* [WHAT YOU SHOULD DO]
From the material below, return exactly the lines starting at the one that holds "P2 pin 2: SIG -> SRC" and ending at the one that holds "U2 pin GND: GND -> none". Pictures stay out of the answer.

(STORED DATA Opens)

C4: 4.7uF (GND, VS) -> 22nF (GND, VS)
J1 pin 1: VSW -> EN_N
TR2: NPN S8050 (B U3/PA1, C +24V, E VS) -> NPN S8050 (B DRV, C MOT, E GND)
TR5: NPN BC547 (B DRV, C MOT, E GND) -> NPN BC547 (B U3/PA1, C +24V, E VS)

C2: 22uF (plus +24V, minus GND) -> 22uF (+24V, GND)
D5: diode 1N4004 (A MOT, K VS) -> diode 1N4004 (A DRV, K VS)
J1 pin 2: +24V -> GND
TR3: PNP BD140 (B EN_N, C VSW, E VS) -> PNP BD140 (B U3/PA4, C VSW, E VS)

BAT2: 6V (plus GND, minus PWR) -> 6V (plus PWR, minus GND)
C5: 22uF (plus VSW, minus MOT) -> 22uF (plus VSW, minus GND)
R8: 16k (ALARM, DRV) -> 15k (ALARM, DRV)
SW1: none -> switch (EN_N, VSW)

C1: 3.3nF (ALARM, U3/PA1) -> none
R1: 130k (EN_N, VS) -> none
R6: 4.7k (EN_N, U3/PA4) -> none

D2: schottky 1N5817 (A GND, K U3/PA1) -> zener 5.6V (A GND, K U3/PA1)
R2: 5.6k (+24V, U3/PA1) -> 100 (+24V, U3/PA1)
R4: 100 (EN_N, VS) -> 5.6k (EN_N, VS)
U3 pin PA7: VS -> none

(STORED DATA Closes)
(STORED DATA Opens)

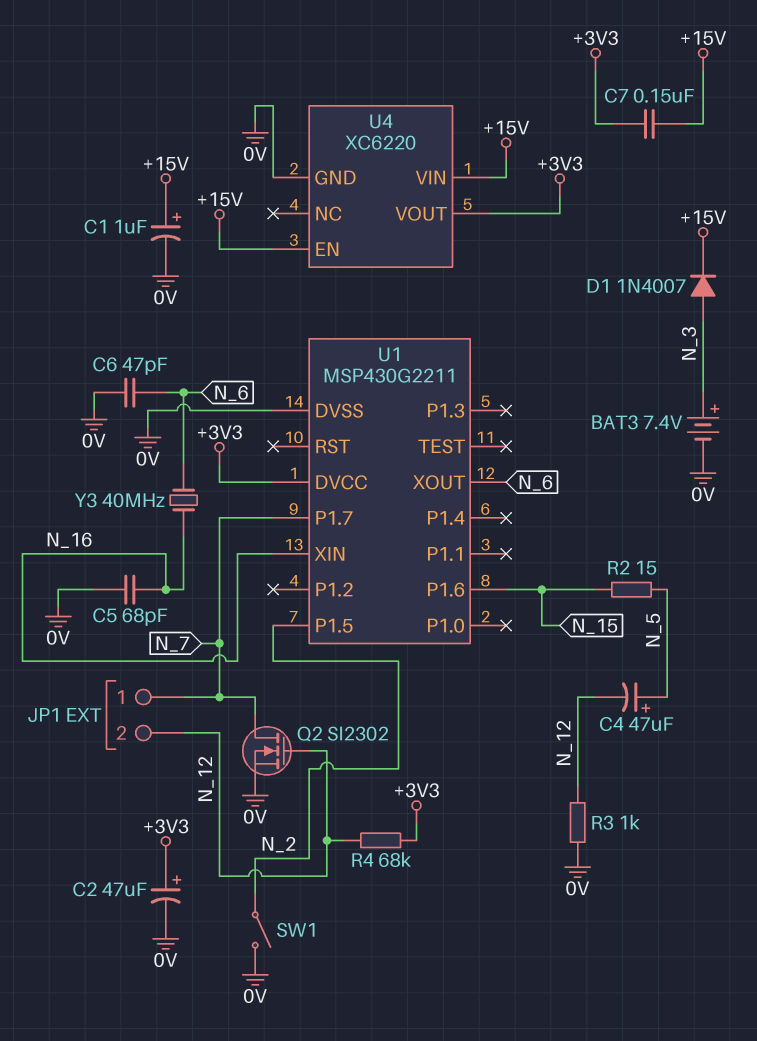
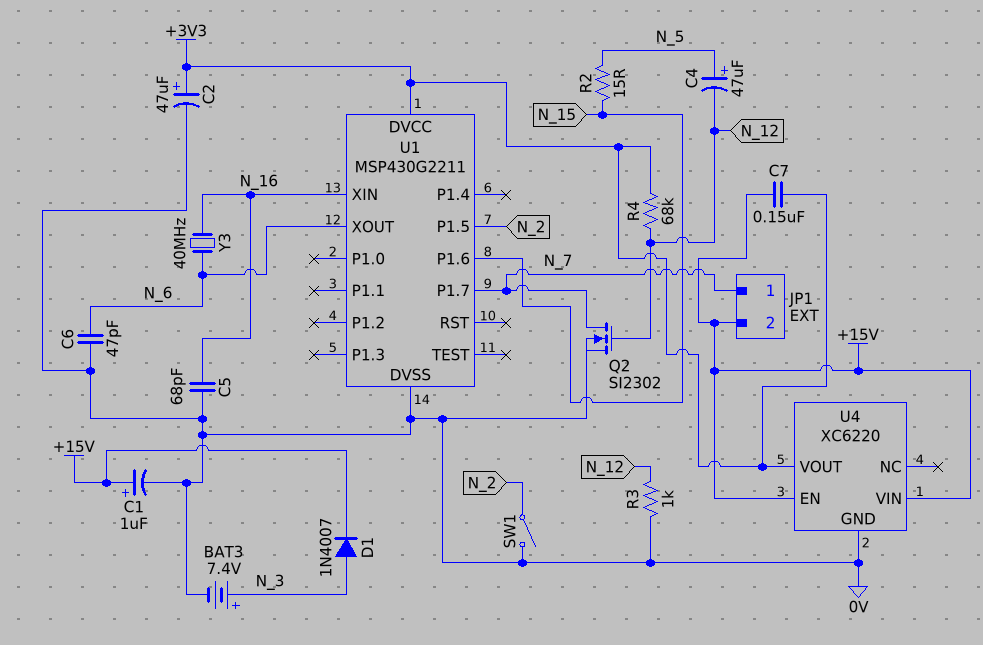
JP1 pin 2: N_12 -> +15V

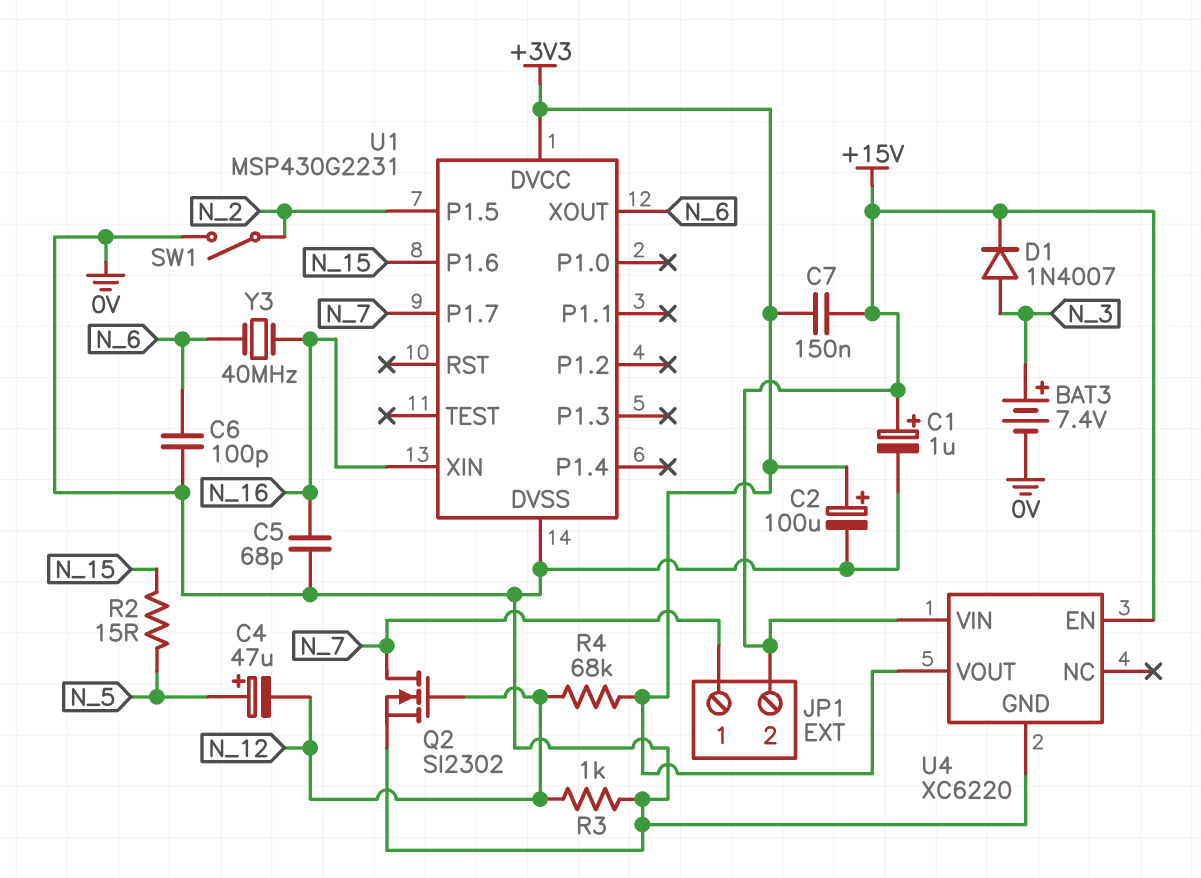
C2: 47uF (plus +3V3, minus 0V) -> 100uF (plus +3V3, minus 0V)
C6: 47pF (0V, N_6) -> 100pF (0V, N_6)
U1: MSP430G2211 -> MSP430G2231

(STORED DATA Closes)
(STORED DATA Opens)

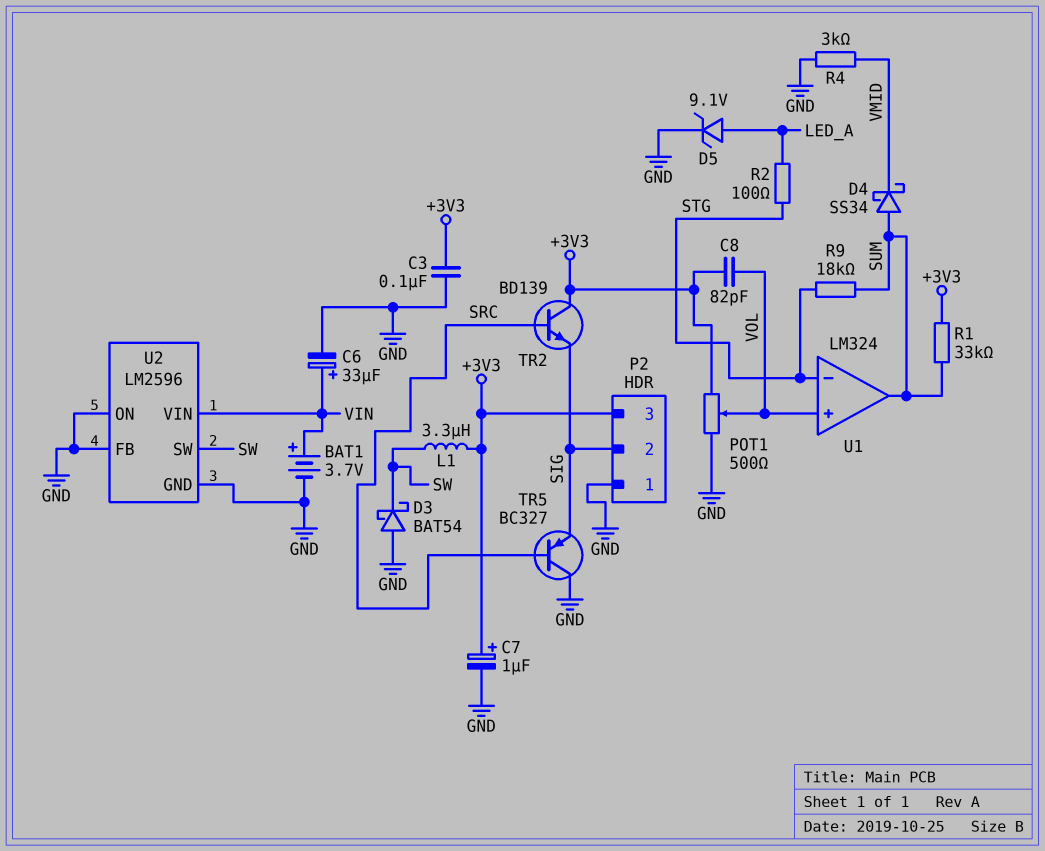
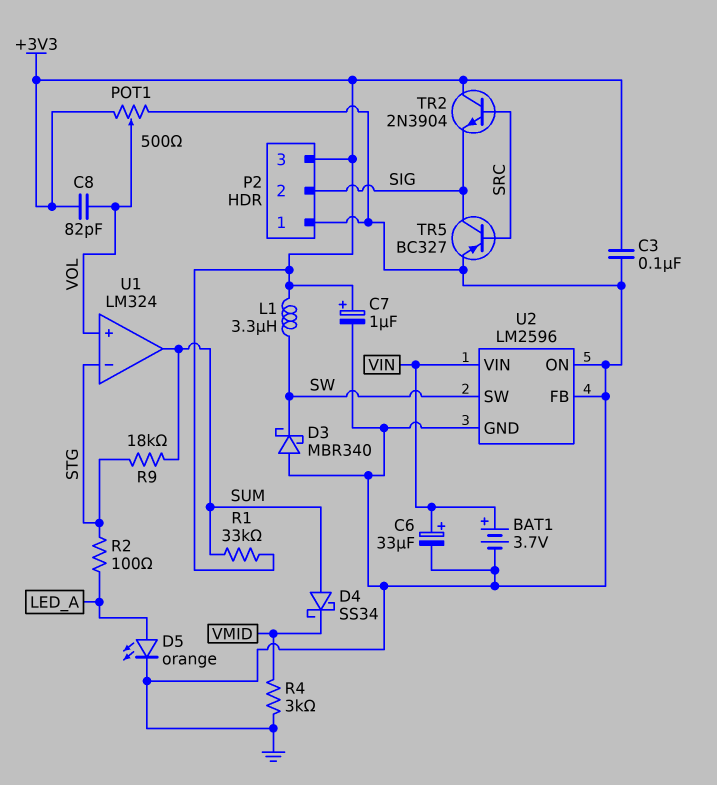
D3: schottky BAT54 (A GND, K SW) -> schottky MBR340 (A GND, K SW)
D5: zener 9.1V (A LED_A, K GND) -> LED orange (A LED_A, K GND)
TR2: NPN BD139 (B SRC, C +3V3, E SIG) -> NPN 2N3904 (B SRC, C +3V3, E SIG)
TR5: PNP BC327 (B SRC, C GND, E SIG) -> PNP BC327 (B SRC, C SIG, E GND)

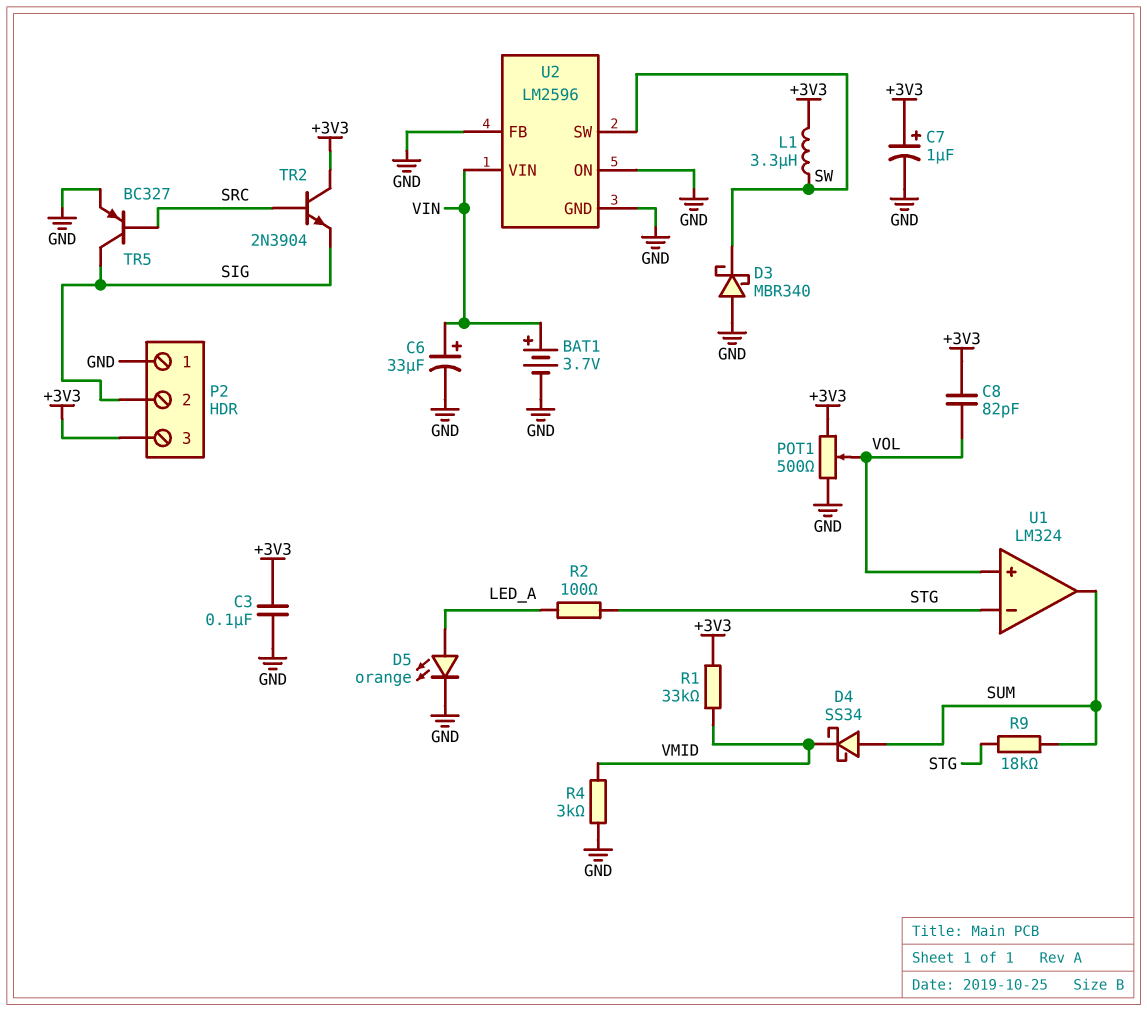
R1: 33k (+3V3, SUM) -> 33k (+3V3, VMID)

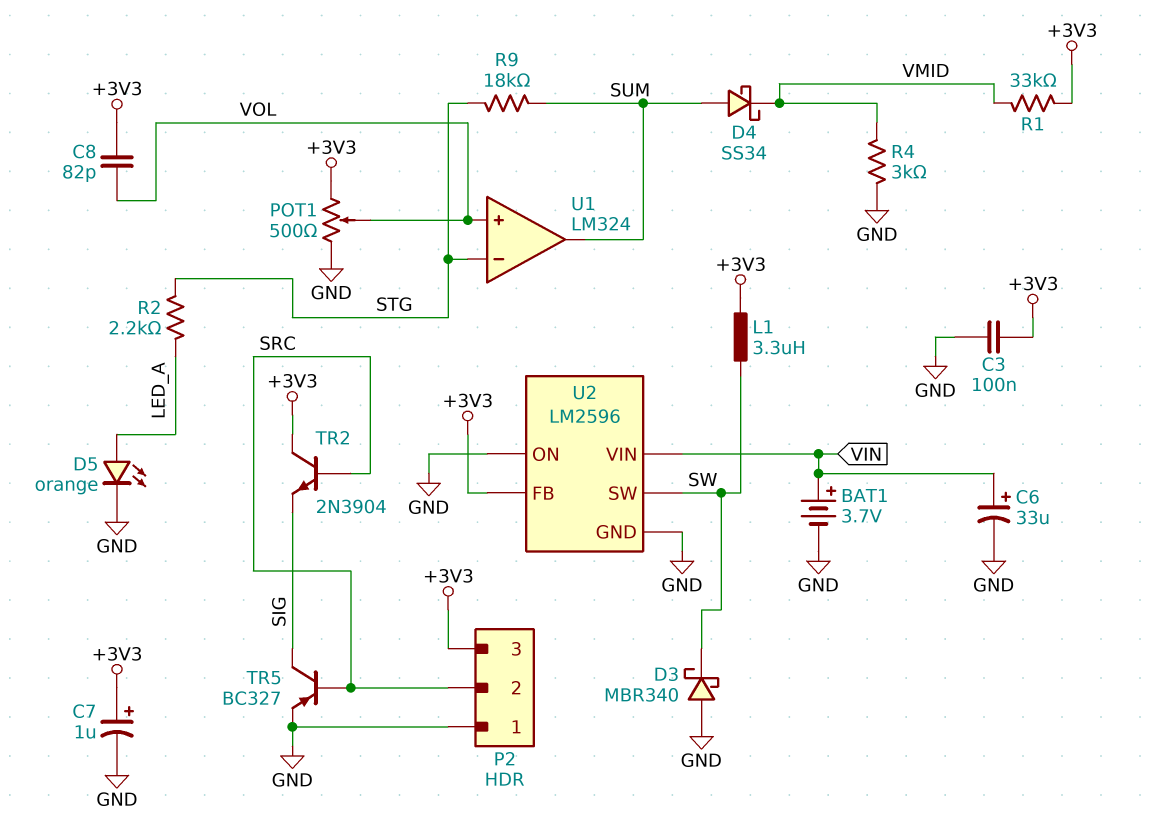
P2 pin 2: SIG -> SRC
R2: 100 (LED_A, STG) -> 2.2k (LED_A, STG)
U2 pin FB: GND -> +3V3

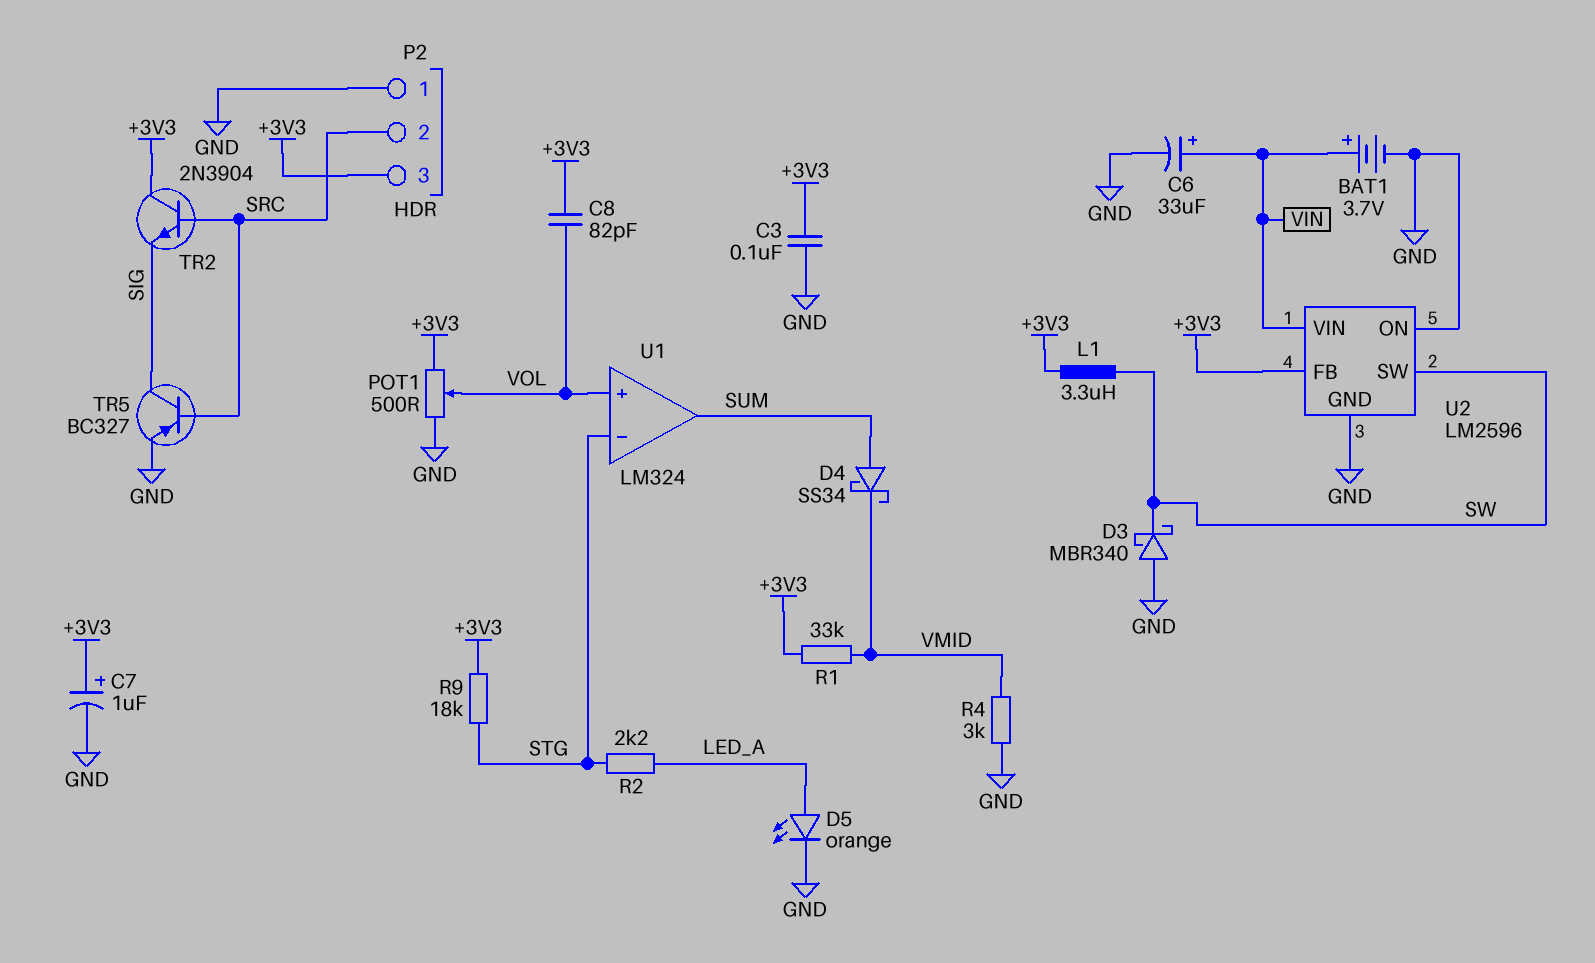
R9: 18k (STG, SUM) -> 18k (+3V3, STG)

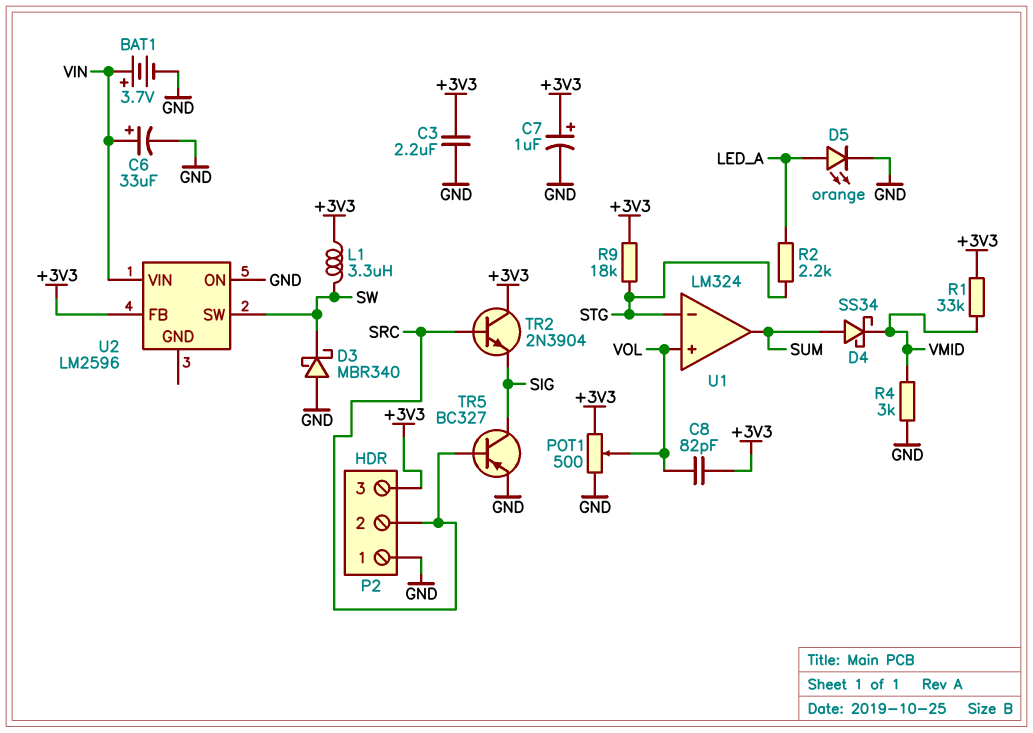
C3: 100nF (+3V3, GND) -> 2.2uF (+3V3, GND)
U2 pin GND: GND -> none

(STORED DATA Closes)

* [SOLUTION TO THE EXERCISE]
P2 pin 2: SIG -> SRC
R2: 100 (LED_A, STG) -> 2.2k (LED_A, STG)
U2 pin FB: GND -> +3V3

R9: 18k (STG, SUM) -> 18k (+3V3, STG)

C3: 100nF (+3V3, GND) -> 2.2uF (+3V3, GND)
U2 pin GND: GND -> none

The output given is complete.